- Task material
- - - - -
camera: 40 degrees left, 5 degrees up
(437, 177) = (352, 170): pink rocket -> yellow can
- - - - -
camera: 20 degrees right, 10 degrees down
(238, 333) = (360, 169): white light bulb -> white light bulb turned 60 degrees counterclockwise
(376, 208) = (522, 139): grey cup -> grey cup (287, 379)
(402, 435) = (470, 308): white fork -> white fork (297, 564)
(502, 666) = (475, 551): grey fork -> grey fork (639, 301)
- - - - -
- What the task asks
Given the records above, return exactly the lines starting at the line containing "(376, 208) = (522, 139): grey" and ending at the line containing "(502, 666) = (475, 551): grey", including both.

- Response area
(376, 208) = (522, 139): grey cup -> grey cup (287, 379)
(402, 435) = (470, 308): white fork -> white fork (297, 564)
(502, 666) = (475, 551): grey fork -> grey fork (639, 301)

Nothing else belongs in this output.